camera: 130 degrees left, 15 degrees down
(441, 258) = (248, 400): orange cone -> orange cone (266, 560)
• • • • • • •
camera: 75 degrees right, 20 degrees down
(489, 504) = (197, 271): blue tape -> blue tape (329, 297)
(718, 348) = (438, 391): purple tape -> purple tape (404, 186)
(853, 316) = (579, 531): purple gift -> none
• • • • • • •
ASSIGNMENT:
Copy out only the lines of the records above from the one with "camera: 130 degrees left, 15 degrees down" through the one with "(441, 258) = (248, 400): orange", exactly as they stand, both included.

PROBLEM SOLUTION:
camera: 130 degrees left, 15 degrees down
(441, 258) = (248, 400): orange cone -> orange cone (266, 560)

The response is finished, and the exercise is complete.